▶ Exercise instructions: Across the data below, count every line where the string "none" appears. Answer with the number alone.

Data provided Start Marker

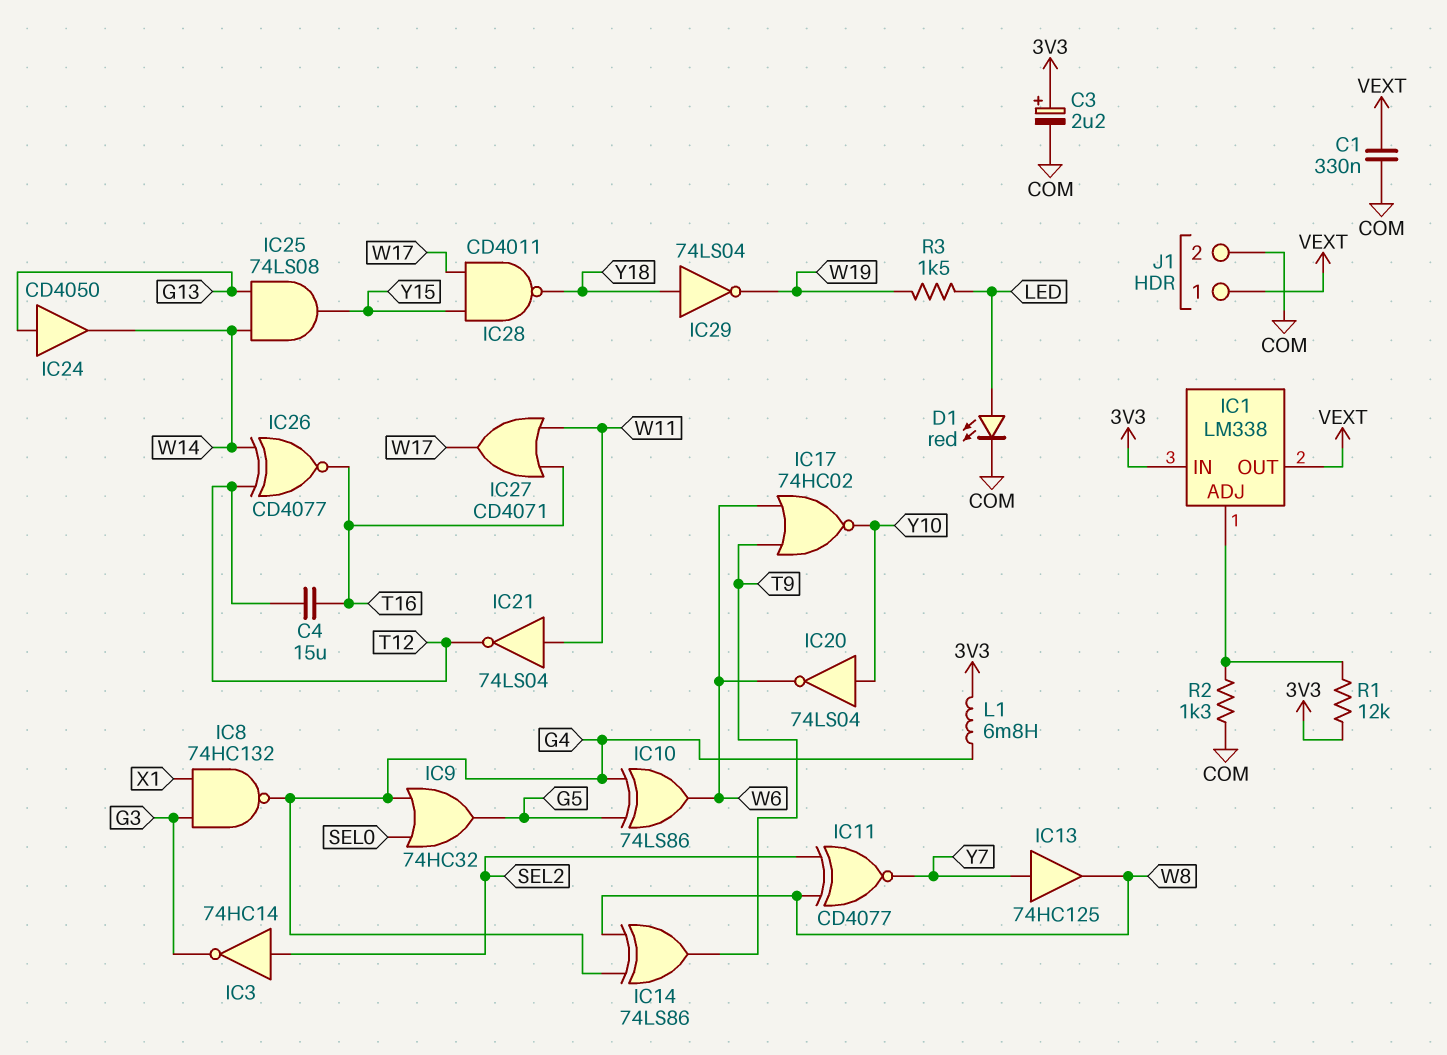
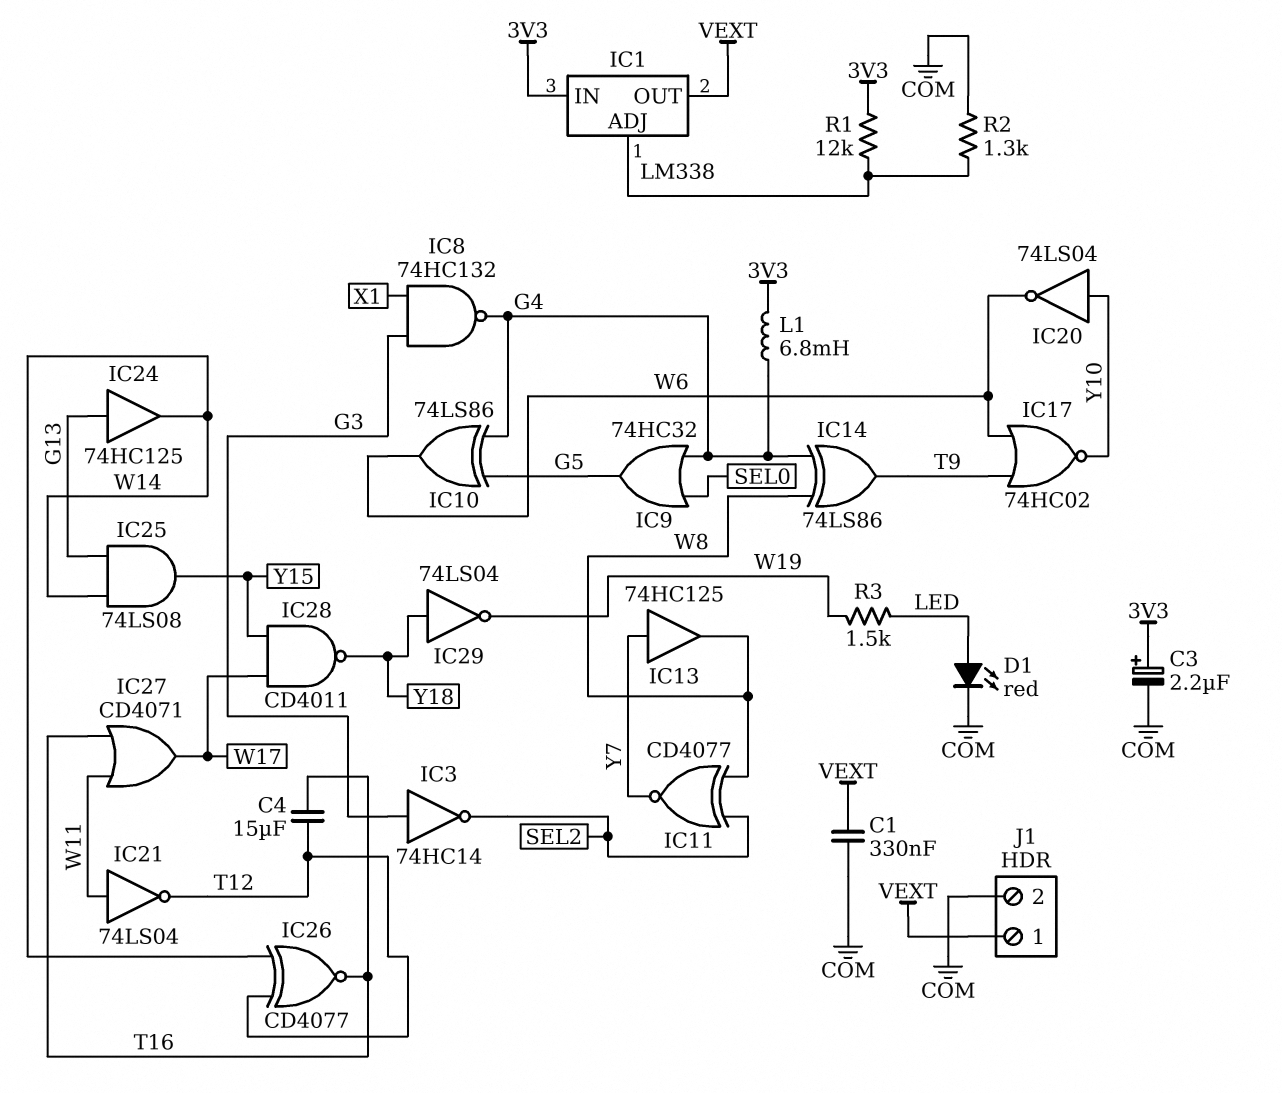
IC3: NOT 74HC14 (in SEL2, out G3) -> NOT 74HC14 (in G3, out SEL2)
IC24: buffer CD4050 (in G13, out W14) -> buffer 74HC125 (in G13, out W14)

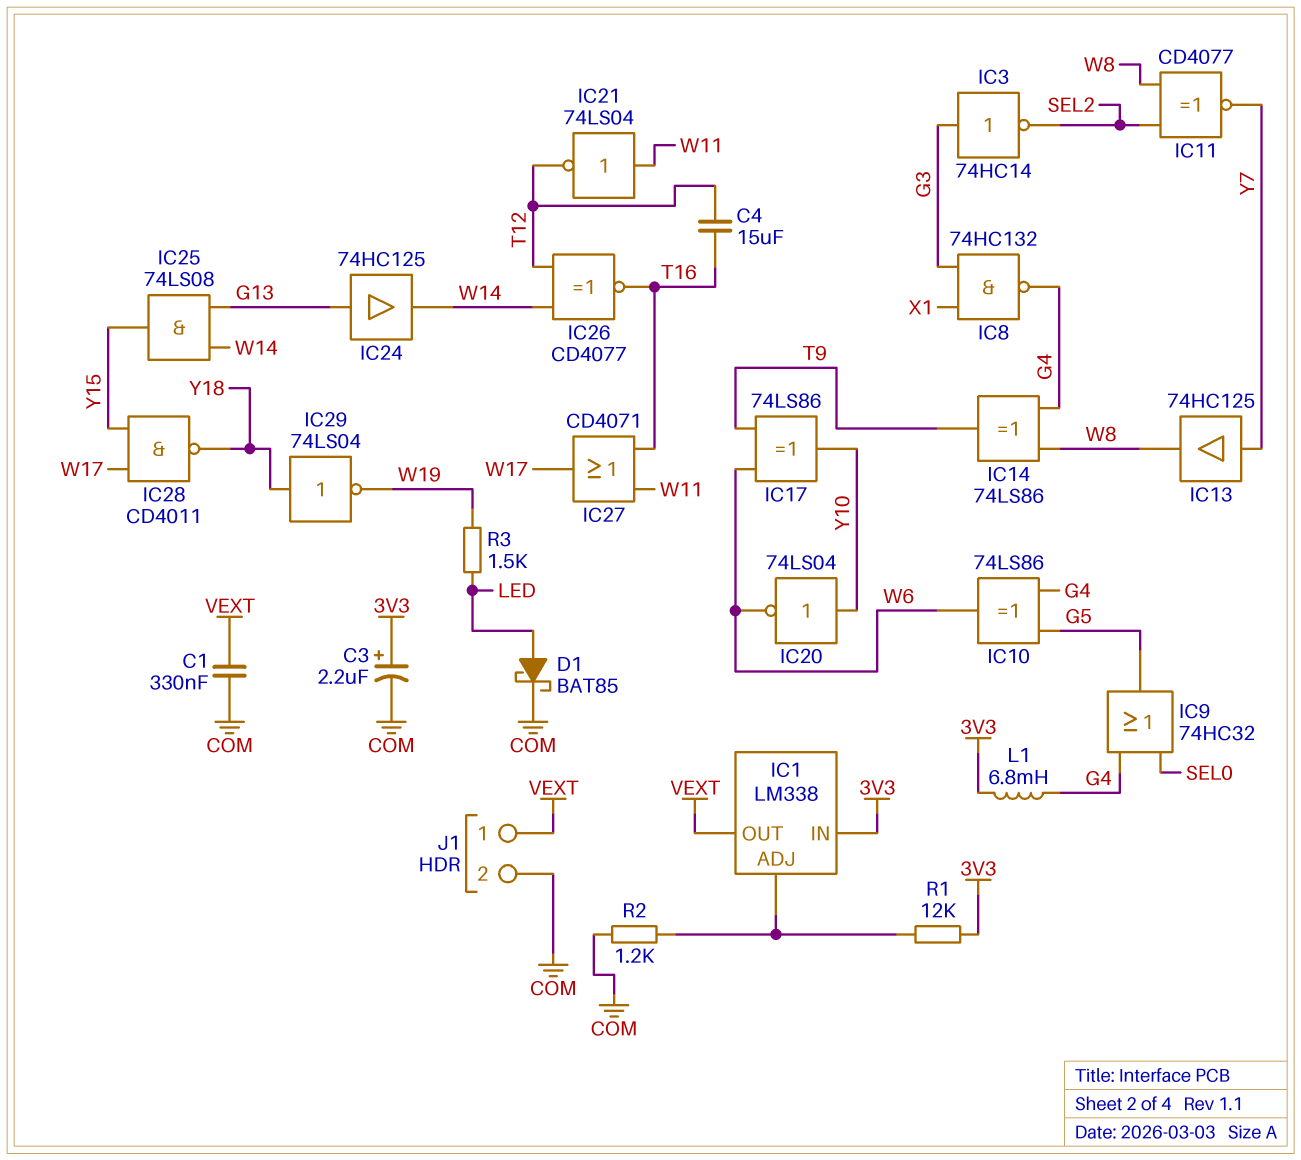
D1: LED red (A LED, K COM) -> schottky BAT85 (A LED, K COM)
IC17: NOR 74HC02 (in T9, in W6, out Y10) -> XOR 74LS86 (in T9, in W6, out Y10)
R2: 1.3k (COM, IC1/ADJ) -> 1.2k (COM, IC1/ADJ)

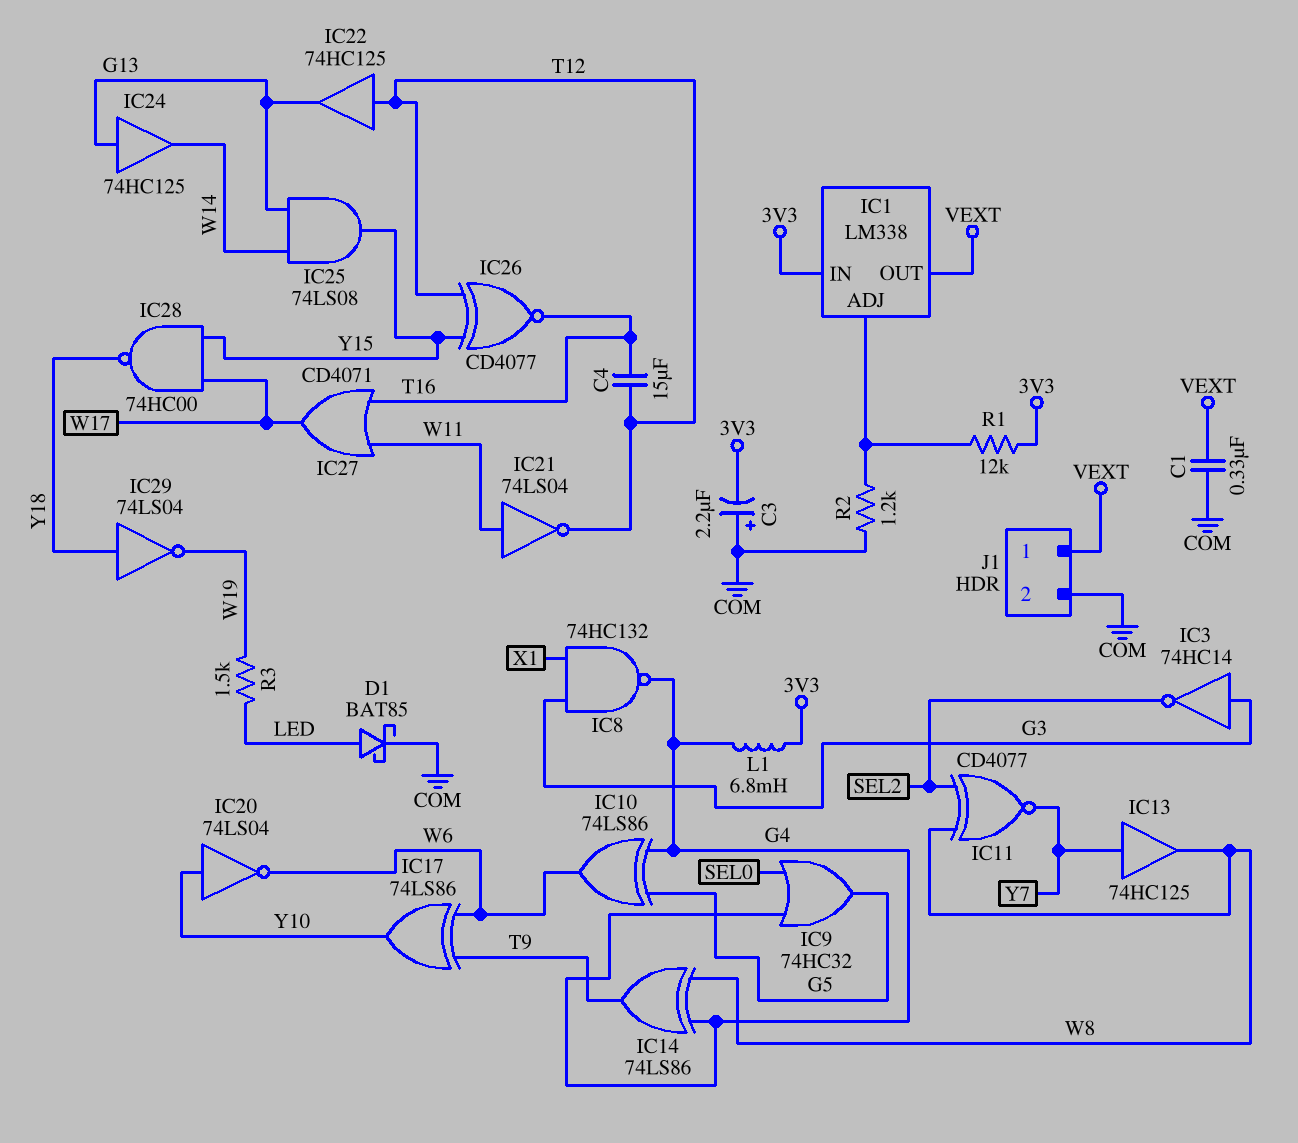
C3: 2.2uF (plus 3V3, minus COM) -> 2.2uF (plus COM, minus 3V3)
IC22: none -> buffer 74HC125 (in T12, out G13)
IC26: XNOR CD4077 (in T12, in W14, out T16) -> XNOR CD4077 (in T12, in Y15, out T16)
IC28: NAND CD4011 (in W17, in Y15, out Y18) -> NAND 74HC00 (in W17, in Y15, out Y18)

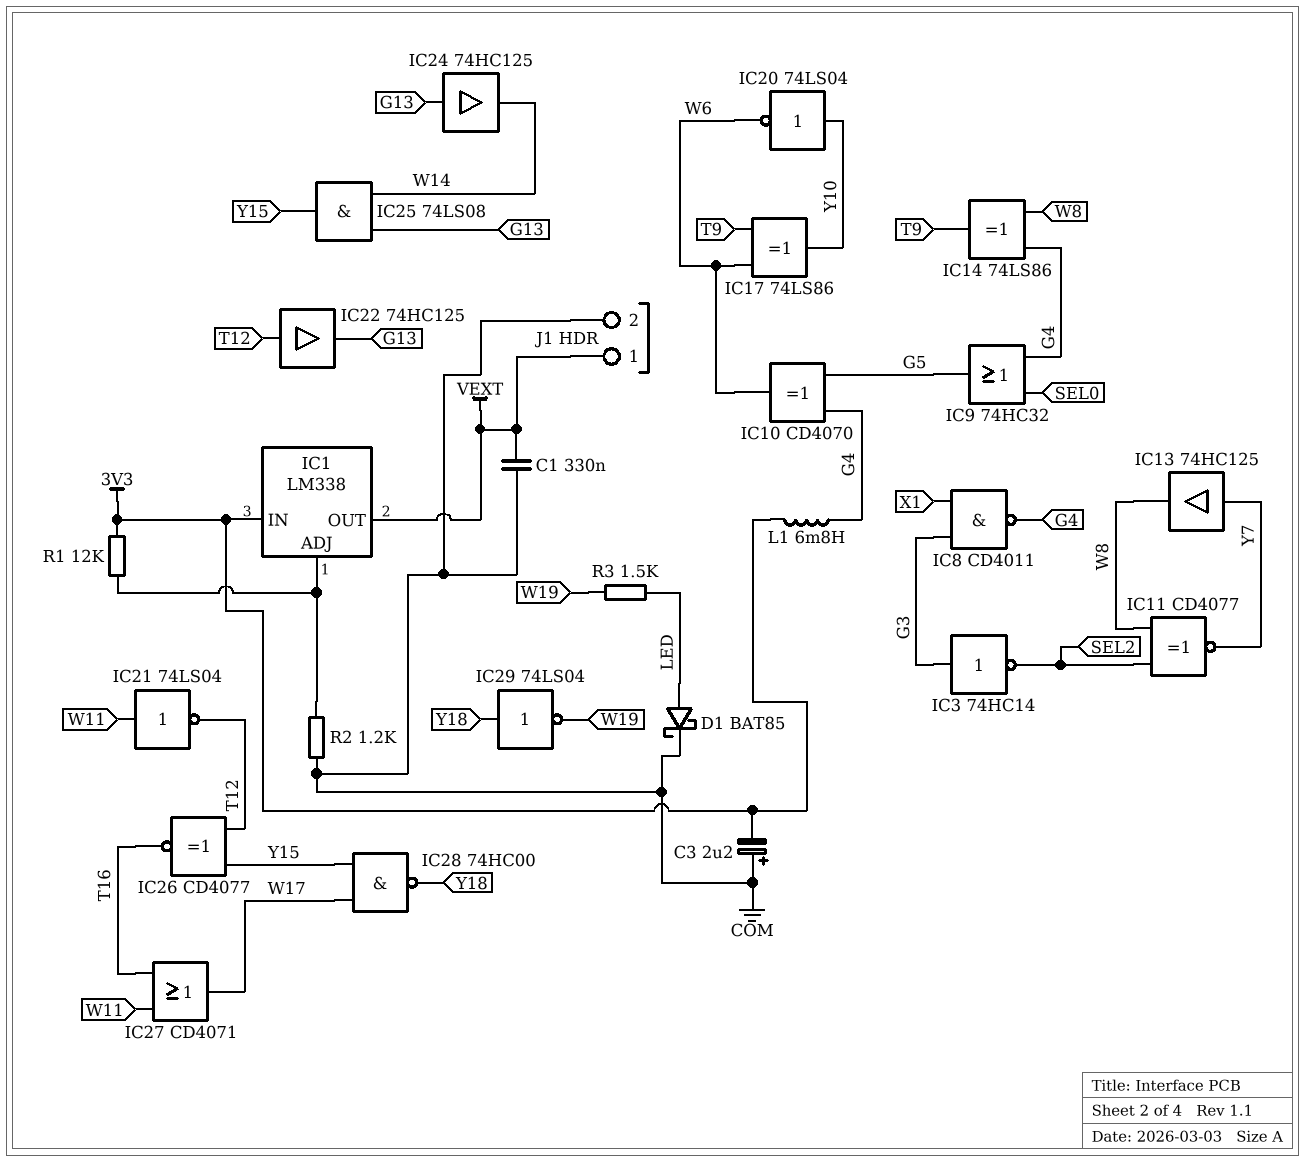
C4: 15uF (T12, T16) -> none
IC8: NAND 74HC132 (in G3, in X1, out G4) -> NAND CD4011 (in G3, in X1, out G4)
IC10: XOR 74LS86 (in G4, in G5, out W6) -> XOR CD4070 (in G4, in G5, out W6)

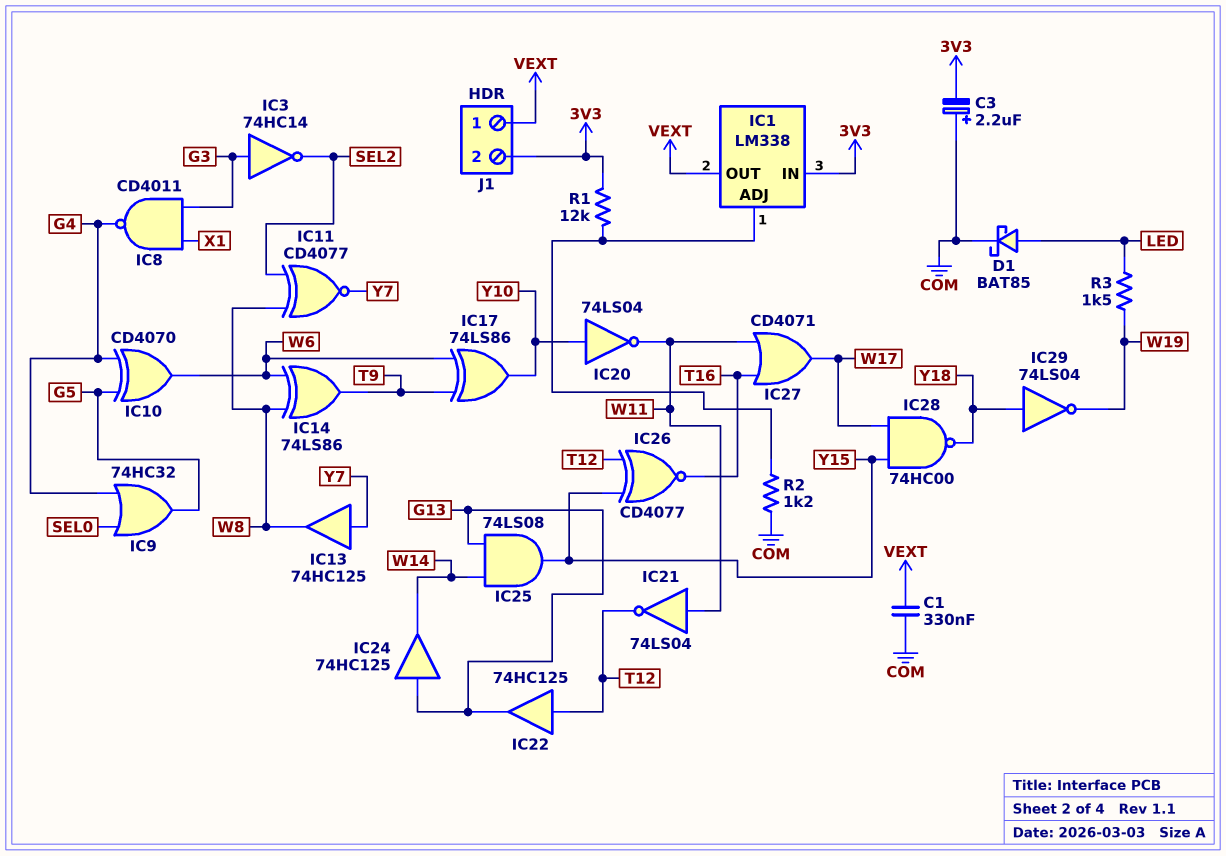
IC14: XOR 74LS86 (in G4, in W8, out T9) -> XOR 74LS86 (in W6, in W8, out T9)
IC20: NOT 74LS04 (in Y10, out W6) -> NOT 74LS04 (in Y10, out W11)
J1 pin 2: COM -> 3V3
L1: 6.8mH (3V3, G4) -> none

Data provided End Marker

▶ Response for this exercise: 3